§ **Objective**
Every line of the records below should be restated exactly.

§ **Entries**
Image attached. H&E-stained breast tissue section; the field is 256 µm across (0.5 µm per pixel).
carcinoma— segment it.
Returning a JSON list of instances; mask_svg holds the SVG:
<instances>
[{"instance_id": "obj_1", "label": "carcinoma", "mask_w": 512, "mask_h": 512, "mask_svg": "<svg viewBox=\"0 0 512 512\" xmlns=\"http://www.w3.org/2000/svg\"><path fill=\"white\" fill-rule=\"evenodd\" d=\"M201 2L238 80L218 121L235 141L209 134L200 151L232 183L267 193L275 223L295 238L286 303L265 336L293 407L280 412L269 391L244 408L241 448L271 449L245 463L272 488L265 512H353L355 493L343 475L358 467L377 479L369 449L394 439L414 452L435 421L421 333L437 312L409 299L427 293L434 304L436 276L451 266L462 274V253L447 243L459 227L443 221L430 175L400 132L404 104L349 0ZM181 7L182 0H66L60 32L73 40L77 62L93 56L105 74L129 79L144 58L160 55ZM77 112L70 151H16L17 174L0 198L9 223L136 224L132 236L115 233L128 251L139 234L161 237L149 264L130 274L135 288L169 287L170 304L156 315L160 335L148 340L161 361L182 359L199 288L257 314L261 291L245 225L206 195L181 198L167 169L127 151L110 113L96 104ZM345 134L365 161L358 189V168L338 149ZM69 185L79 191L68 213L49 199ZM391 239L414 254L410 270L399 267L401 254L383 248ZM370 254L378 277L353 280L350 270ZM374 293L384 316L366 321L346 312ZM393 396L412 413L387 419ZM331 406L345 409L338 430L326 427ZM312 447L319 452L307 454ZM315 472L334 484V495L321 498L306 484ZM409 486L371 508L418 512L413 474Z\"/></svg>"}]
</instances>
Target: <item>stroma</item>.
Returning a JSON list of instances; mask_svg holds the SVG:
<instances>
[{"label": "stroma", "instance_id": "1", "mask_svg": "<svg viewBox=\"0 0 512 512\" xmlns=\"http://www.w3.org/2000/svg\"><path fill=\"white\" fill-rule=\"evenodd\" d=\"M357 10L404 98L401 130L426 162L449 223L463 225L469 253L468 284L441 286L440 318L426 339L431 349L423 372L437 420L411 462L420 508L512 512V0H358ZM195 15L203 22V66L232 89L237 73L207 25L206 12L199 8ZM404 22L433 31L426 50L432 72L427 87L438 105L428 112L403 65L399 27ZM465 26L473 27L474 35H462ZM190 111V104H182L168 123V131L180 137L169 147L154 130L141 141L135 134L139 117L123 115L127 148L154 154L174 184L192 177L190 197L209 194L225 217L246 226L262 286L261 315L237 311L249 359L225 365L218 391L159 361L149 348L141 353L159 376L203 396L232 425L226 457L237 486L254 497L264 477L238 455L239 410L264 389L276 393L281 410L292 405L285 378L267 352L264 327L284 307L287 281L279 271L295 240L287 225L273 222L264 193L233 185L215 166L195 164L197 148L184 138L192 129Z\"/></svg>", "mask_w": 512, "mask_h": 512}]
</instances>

§ **Task answer**
Image attached. H&E-stained breast tissue section; the field is 256 µm across (0.5 µm per pixel).
carcinoma— segment it.
Returning a JSON list of instances; mask_svg holds the SVG:
<instances>
[{"instance_id": "obj_1", "label": "carcinoma", "mask_w": 512, "mask_h": 512, "mask_svg": "<svg viewBox=\"0 0 512 512\" xmlns=\"http://www.w3.org/2000/svg\"><path fill=\"white\" fill-rule=\"evenodd\" d=\"M201 2L238 80L218 121L235 141L209 134L200 151L232 183L267 193L275 223L295 238L286 303L265 336L293 407L280 412L269 391L244 408L241 448L271 449L245 463L272 488L265 512H353L355 493L343 475L358 467L377 479L369 449L394 439L414 452L435 421L421 333L437 312L409 299L427 293L434 304L436 276L451 266L462 274V253L447 243L459 227L443 221L430 175L400 132L404 104L349 0ZM181 7L182 0H66L60 32L73 40L77 62L93 56L105 74L129 79L144 58L160 55ZM77 112L70 151H16L17 174L0 198L9 223L136 224L132 236L115 233L128 251L139 234L161 237L149 264L130 274L135 288L169 287L170 304L156 315L160 335L148 340L161 361L182 359L199 288L257 314L261 291L245 225L206 195L181 198L167 169L127 151L110 113L96 104ZM345 134L365 161L358 189V168L338 149ZM69 185L79 191L68 213L49 199ZM391 239L414 254L410 270L399 267L401 254L383 248ZM370 254L378 277L353 280L350 270ZM374 293L384 316L366 321L346 312ZM393 396L412 413L387 419ZM331 406L345 409L338 430L326 427ZM312 447L319 452L307 454ZM315 472L334 484V495L321 498L306 484ZM409 486L371 508L418 512L413 474Z\"/></svg>"}]
</instances>
Target: <item>stroma</item>.
Returning a JSON list of instances; mask_svg holds the SVG:
<instances>
[{"label": "stroma", "instance_id": "1", "mask_svg": "<svg viewBox=\"0 0 512 512\" xmlns=\"http://www.w3.org/2000/svg\"><path fill=\"white\" fill-rule=\"evenodd\" d=\"M357 10L404 98L401 130L426 162L449 223L463 225L469 253L468 284L441 286L440 318L426 339L431 349L423 372L437 420L411 462L420 508L512 512V0H358ZM195 15L203 22V66L232 89L237 73L207 25L206 12L199 8ZM404 22L433 31L426 50L432 72L427 87L438 105L428 112L403 65L399 27ZM465 26L473 27L474 35H462ZM190 111V104H182L168 123V131L180 137L169 147L154 130L141 141L135 134L139 117L123 115L127 148L154 154L174 184L192 177L190 197L209 194L225 217L246 226L262 286L261 315L237 311L249 359L225 365L218 391L159 361L149 348L141 353L159 376L203 396L232 425L226 457L237 486L254 497L264 477L238 455L239 410L264 389L276 393L281 410L292 405L285 378L267 352L264 327L284 307L287 281L279 271L295 240L287 225L273 222L264 193L233 185L215 166L195 164L197 148L184 138L192 129Z\"/></svg>", "mask_w": 512, "mask_h": 512}]
</instances>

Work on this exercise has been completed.